EXERCISE PROMPT:
Render the material below as a Markdown table with the columns Row and Change, numbering each row and putting one line of the material in each. Skip blank lines and all pictures.

-=-=-

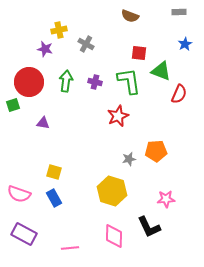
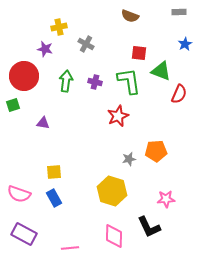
yellow cross: moved 3 px up
red circle: moved 5 px left, 6 px up
yellow square: rotated 21 degrees counterclockwise
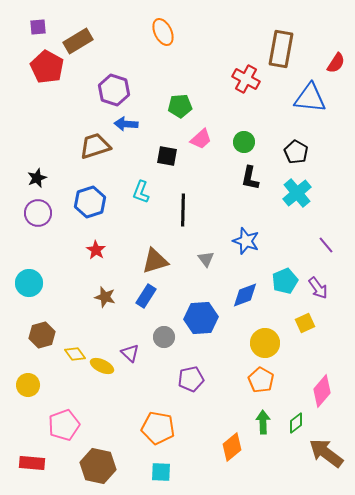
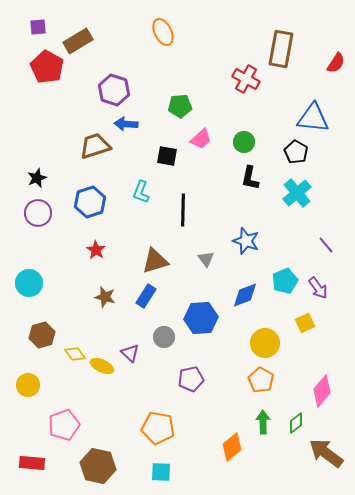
blue triangle at (310, 98): moved 3 px right, 20 px down
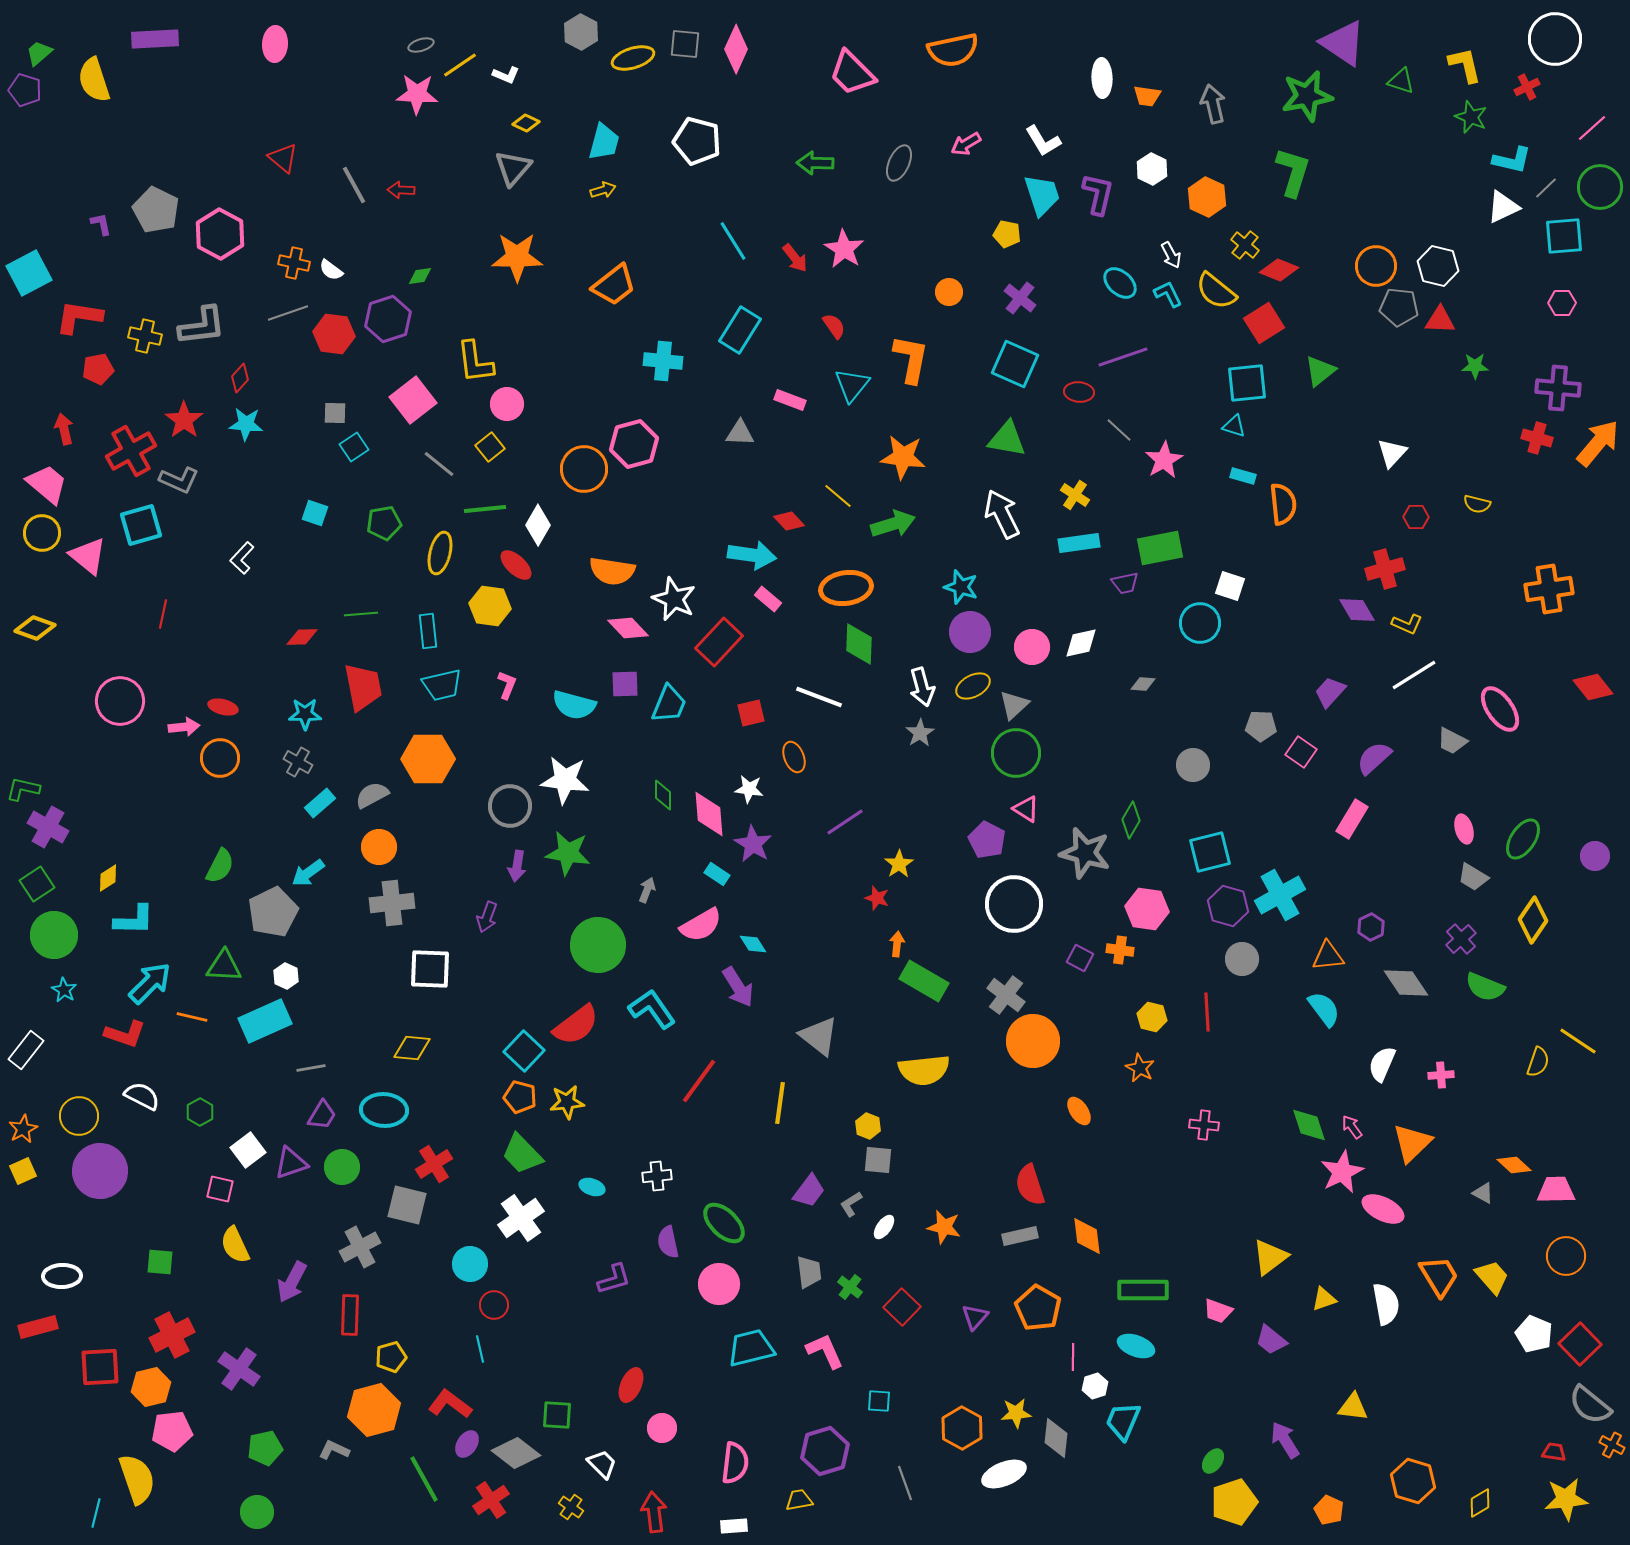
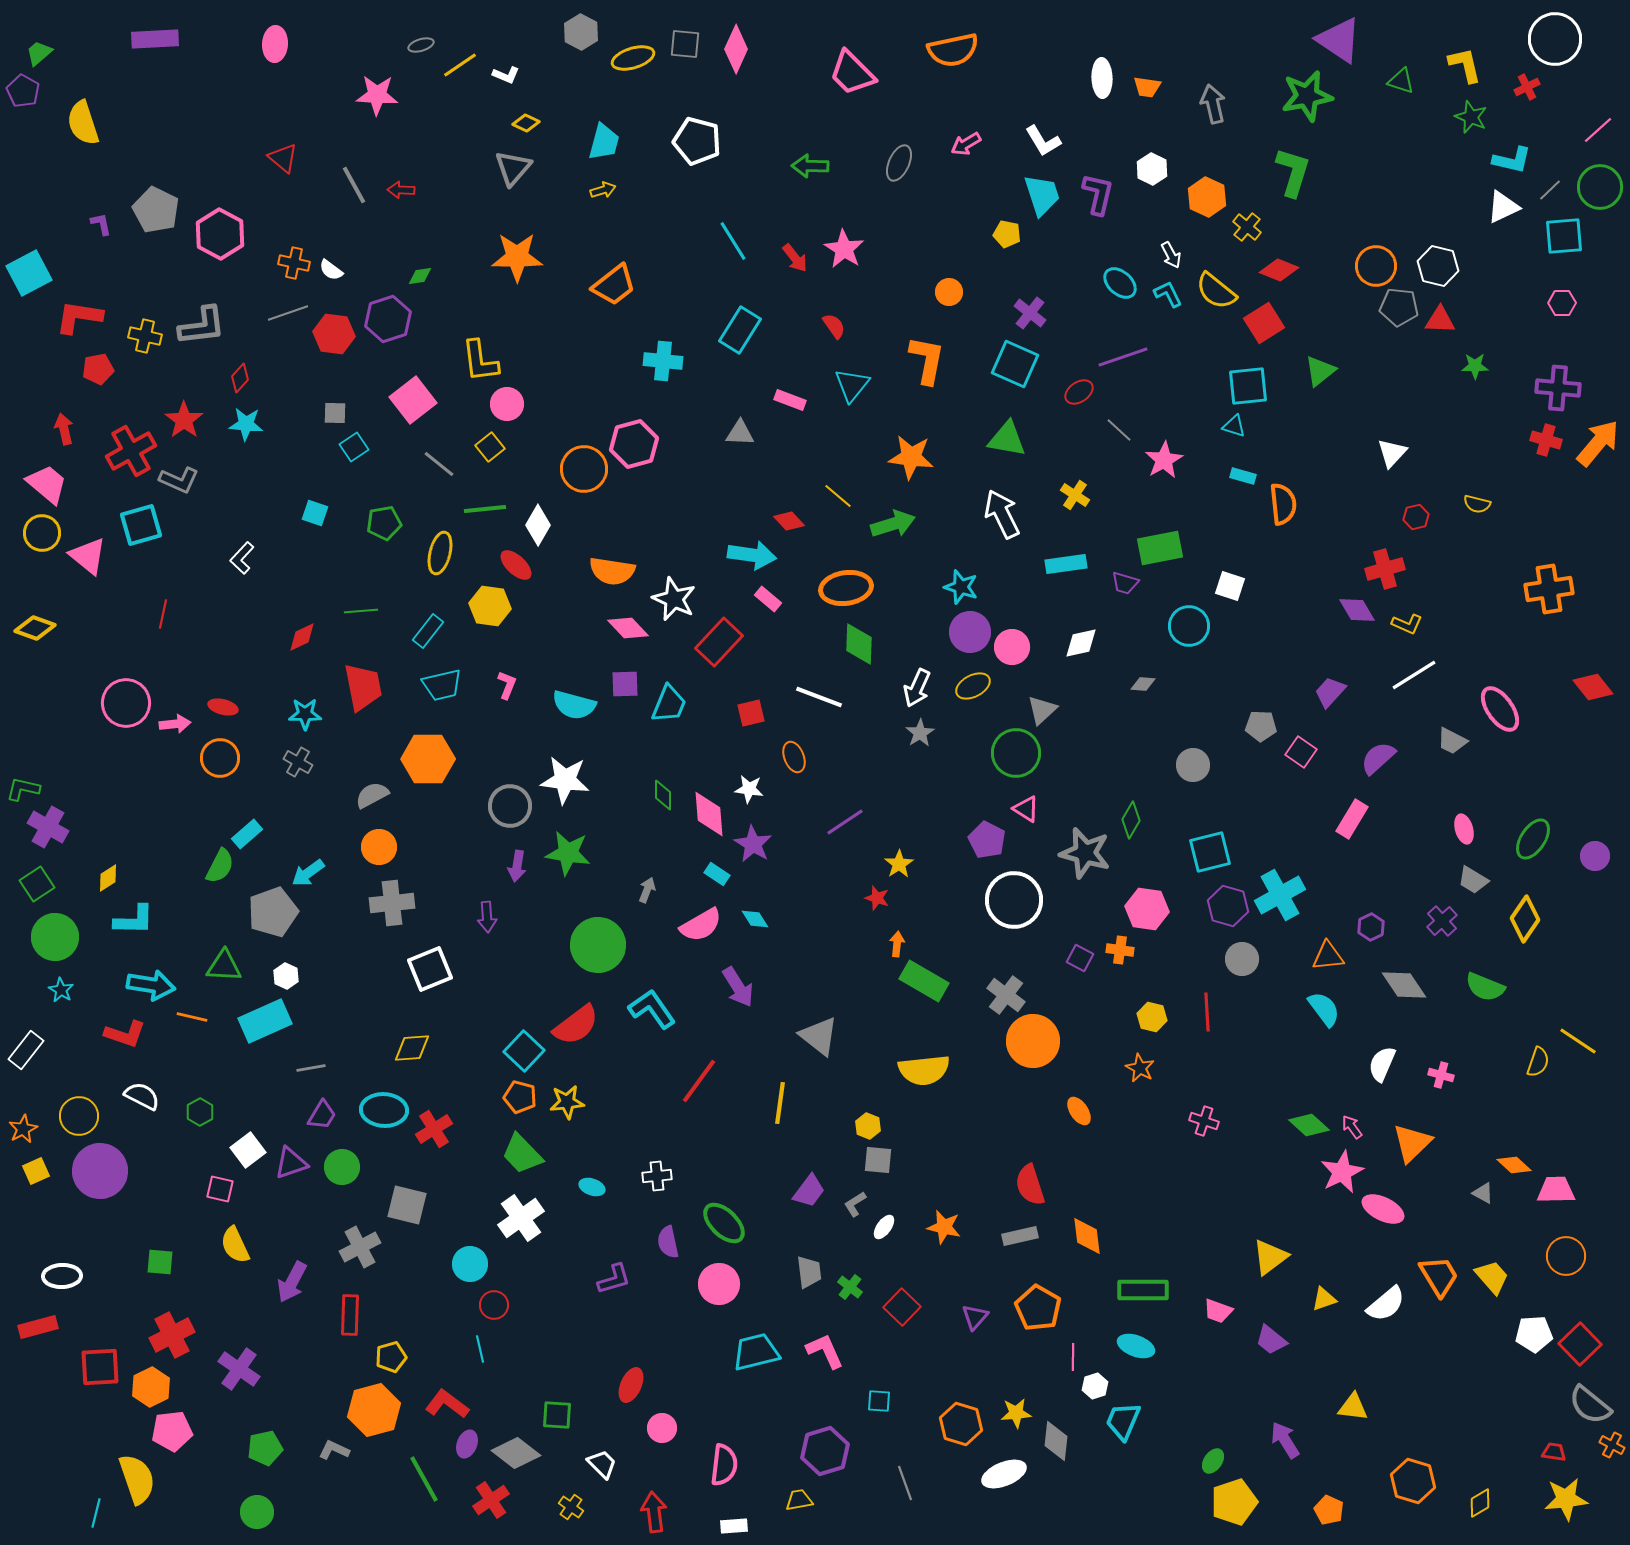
purple triangle at (1343, 43): moved 4 px left, 3 px up
yellow semicircle at (94, 80): moved 11 px left, 43 px down
purple pentagon at (25, 90): moved 2 px left, 1 px down; rotated 12 degrees clockwise
pink star at (417, 94): moved 40 px left, 1 px down
orange trapezoid at (1147, 96): moved 9 px up
pink line at (1592, 128): moved 6 px right, 2 px down
green arrow at (815, 163): moved 5 px left, 3 px down
gray line at (1546, 188): moved 4 px right, 2 px down
yellow cross at (1245, 245): moved 2 px right, 18 px up
purple cross at (1020, 298): moved 10 px right, 15 px down
orange L-shape at (911, 359): moved 16 px right, 1 px down
yellow L-shape at (475, 362): moved 5 px right, 1 px up
cyan square at (1247, 383): moved 1 px right, 3 px down
red ellipse at (1079, 392): rotated 40 degrees counterclockwise
red cross at (1537, 438): moved 9 px right, 2 px down
orange star at (903, 457): moved 8 px right
red hexagon at (1416, 517): rotated 15 degrees counterclockwise
cyan rectangle at (1079, 543): moved 13 px left, 21 px down
purple trapezoid at (1125, 583): rotated 28 degrees clockwise
green line at (361, 614): moved 3 px up
cyan circle at (1200, 623): moved 11 px left, 3 px down
cyan rectangle at (428, 631): rotated 44 degrees clockwise
red diamond at (302, 637): rotated 24 degrees counterclockwise
pink circle at (1032, 647): moved 20 px left
white arrow at (922, 687): moved 5 px left, 1 px down; rotated 39 degrees clockwise
pink circle at (120, 701): moved 6 px right, 2 px down
gray triangle at (1014, 705): moved 28 px right, 5 px down
pink arrow at (184, 727): moved 9 px left, 3 px up
purple semicircle at (1374, 758): moved 4 px right
cyan rectangle at (320, 803): moved 73 px left, 31 px down
green ellipse at (1523, 839): moved 10 px right
gray trapezoid at (1473, 877): moved 3 px down
white circle at (1014, 904): moved 4 px up
gray pentagon at (273, 912): rotated 6 degrees clockwise
purple arrow at (487, 917): rotated 24 degrees counterclockwise
yellow diamond at (1533, 920): moved 8 px left, 1 px up
green circle at (54, 935): moved 1 px right, 2 px down
purple cross at (1461, 939): moved 19 px left, 18 px up
cyan diamond at (753, 944): moved 2 px right, 25 px up
white square at (430, 969): rotated 24 degrees counterclockwise
cyan arrow at (150, 983): moved 1 px right, 2 px down; rotated 54 degrees clockwise
gray diamond at (1406, 983): moved 2 px left, 2 px down
cyan star at (64, 990): moved 3 px left
yellow diamond at (412, 1048): rotated 9 degrees counterclockwise
pink cross at (1441, 1075): rotated 20 degrees clockwise
pink cross at (1204, 1125): moved 4 px up; rotated 12 degrees clockwise
green diamond at (1309, 1125): rotated 30 degrees counterclockwise
red cross at (434, 1164): moved 35 px up
yellow square at (23, 1171): moved 13 px right
gray L-shape at (851, 1204): moved 4 px right
white semicircle at (1386, 1304): rotated 60 degrees clockwise
white pentagon at (1534, 1334): rotated 27 degrees counterclockwise
cyan trapezoid at (751, 1348): moved 5 px right, 4 px down
orange hexagon at (151, 1387): rotated 12 degrees counterclockwise
red L-shape at (450, 1404): moved 3 px left
orange hexagon at (962, 1428): moved 1 px left, 4 px up; rotated 12 degrees counterclockwise
gray diamond at (1056, 1438): moved 3 px down
purple ellipse at (467, 1444): rotated 12 degrees counterclockwise
pink semicircle at (735, 1463): moved 11 px left, 2 px down
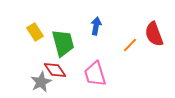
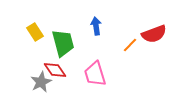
blue arrow: rotated 18 degrees counterclockwise
red semicircle: rotated 90 degrees counterclockwise
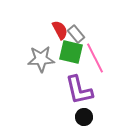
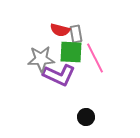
red semicircle: rotated 132 degrees clockwise
gray rectangle: rotated 30 degrees clockwise
green square: rotated 10 degrees counterclockwise
purple L-shape: moved 20 px left, 15 px up; rotated 52 degrees counterclockwise
black circle: moved 2 px right
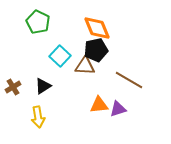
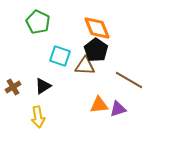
black pentagon: rotated 25 degrees counterclockwise
cyan square: rotated 25 degrees counterclockwise
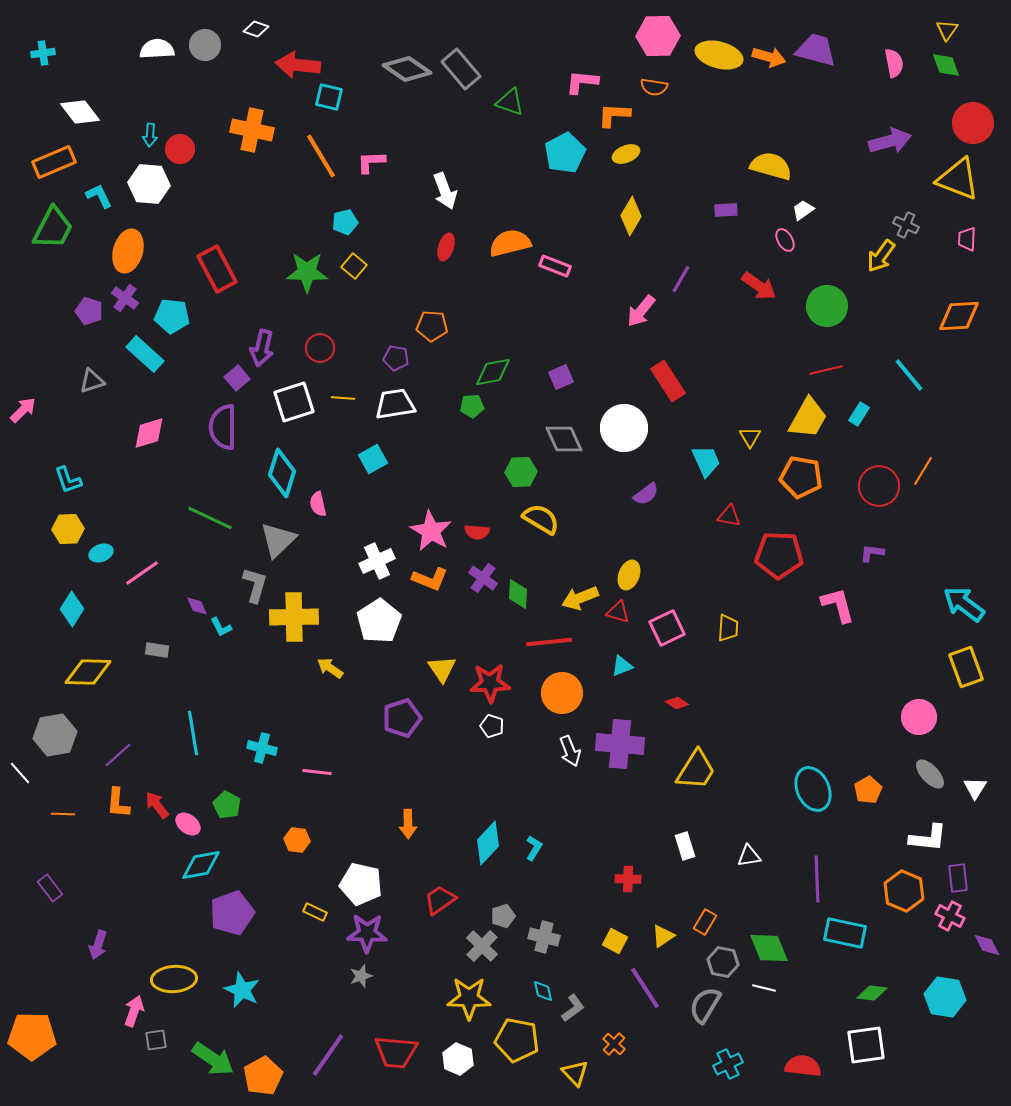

-=-=-

THE RESPONSE:
| Row | Change |
|---|---|
| 1 | yellow cross: moved 3 px up |
| 2 | red circle: moved 5 px left, 6 px up |
| 3 | yellow square: rotated 21 degrees counterclockwise |
| 4 | blue triangle at (310, 98): moved 3 px right, 20 px down |
| 5 | purple triangle at (1343, 43): moved 4 px left, 3 px up |
| 6 | yellow semicircle at (94, 80): moved 11 px left, 43 px down |
| 7 | purple pentagon at (25, 90): moved 2 px left, 1 px down; rotated 12 degrees clockwise |
| 8 | pink star at (417, 94): moved 40 px left, 1 px down |
| 9 | orange trapezoid at (1147, 96): moved 9 px up |
| 10 | pink line at (1592, 128): moved 6 px right, 2 px down |
| 11 | green arrow at (815, 163): moved 5 px left, 3 px down |
| 12 | gray line at (1546, 188): moved 4 px right, 2 px down |
| 13 | yellow cross at (1245, 245): moved 2 px right, 18 px up |
| 14 | purple cross at (1020, 298): moved 10 px right, 15 px down |
| 15 | orange L-shape at (911, 359): moved 16 px right, 1 px down |
| 16 | yellow L-shape at (475, 362): moved 5 px right, 1 px up |
| 17 | cyan square at (1247, 383): moved 1 px right, 3 px down |
| 18 | red ellipse at (1079, 392): rotated 40 degrees counterclockwise |
| 19 | red cross at (1537, 438): moved 9 px right, 2 px down |
| 20 | orange star at (903, 457): moved 8 px right |
| 21 | red hexagon at (1416, 517): rotated 15 degrees counterclockwise |
| 22 | cyan rectangle at (1079, 543): moved 13 px left, 21 px down |
| 23 | purple trapezoid at (1125, 583): rotated 28 degrees clockwise |
| 24 | green line at (361, 614): moved 3 px up |
| 25 | cyan circle at (1200, 623): moved 11 px left, 3 px down |
| 26 | cyan rectangle at (428, 631): rotated 44 degrees clockwise |
| 27 | red diamond at (302, 637): rotated 24 degrees counterclockwise |
| 28 | pink circle at (1032, 647): moved 20 px left |
| 29 | white arrow at (922, 687): moved 5 px left, 1 px down; rotated 39 degrees clockwise |
| 30 | pink circle at (120, 701): moved 6 px right, 2 px down |
| 31 | gray triangle at (1014, 705): moved 28 px right, 5 px down |
| 32 | pink arrow at (184, 727): moved 9 px left, 3 px up |
| 33 | purple semicircle at (1374, 758): moved 4 px right |
| 34 | cyan rectangle at (320, 803): moved 73 px left, 31 px down |
| 35 | green ellipse at (1523, 839): moved 10 px right |
| 36 | gray trapezoid at (1473, 877): moved 3 px down |
| 37 | white circle at (1014, 904): moved 4 px up |
| 38 | gray pentagon at (273, 912): rotated 6 degrees clockwise |
| 39 | purple arrow at (487, 917): rotated 24 degrees counterclockwise |
| 40 | yellow diamond at (1533, 920): moved 8 px left, 1 px up |
| 41 | green circle at (54, 935): moved 1 px right, 2 px down |
| 42 | purple cross at (1461, 939): moved 19 px left, 18 px up |
| 43 | cyan diamond at (753, 944): moved 2 px right, 25 px up |
| 44 | white square at (430, 969): rotated 24 degrees counterclockwise |
| 45 | cyan arrow at (150, 983): moved 1 px right, 2 px down; rotated 54 degrees clockwise |
| 46 | gray diamond at (1406, 983): moved 2 px left, 2 px down |
| 47 | cyan star at (64, 990): moved 3 px left |
| 48 | yellow diamond at (412, 1048): rotated 9 degrees counterclockwise |
| 49 | pink cross at (1441, 1075): rotated 20 degrees clockwise |
| 50 | pink cross at (1204, 1125): moved 4 px up; rotated 12 degrees clockwise |
| 51 | green diamond at (1309, 1125): rotated 30 degrees counterclockwise |
| 52 | red cross at (434, 1164): moved 35 px up |
| 53 | yellow square at (23, 1171): moved 13 px right |
| 54 | gray L-shape at (851, 1204): moved 4 px right |
| 55 | white semicircle at (1386, 1304): rotated 60 degrees clockwise |
| 56 | white pentagon at (1534, 1334): rotated 27 degrees counterclockwise |
| 57 | cyan trapezoid at (751, 1348): moved 5 px right, 4 px down |
| 58 | orange hexagon at (151, 1387): rotated 12 degrees counterclockwise |
| 59 | red L-shape at (450, 1404): moved 3 px left |
| 60 | orange hexagon at (962, 1428): moved 1 px left, 4 px up; rotated 12 degrees counterclockwise |
| 61 | gray diamond at (1056, 1438): moved 3 px down |
| 62 | purple ellipse at (467, 1444): rotated 12 degrees counterclockwise |
| 63 | pink semicircle at (735, 1463): moved 11 px left, 2 px down |
| 64 | blue arrow: rotated 18 degrees counterclockwise |
| 65 | red semicircle: rotated 90 degrees counterclockwise |
| 66 | red semicircle: rotated 132 degrees clockwise |
| 67 | gray rectangle: rotated 30 degrees clockwise |
| 68 | green square: rotated 10 degrees counterclockwise |
| 69 | purple L-shape: moved 20 px left, 15 px up; rotated 52 degrees counterclockwise |
| 70 | black circle: moved 2 px right |
| 71 | black pentagon: rotated 25 degrees counterclockwise |
| 72 | cyan square: rotated 25 degrees counterclockwise |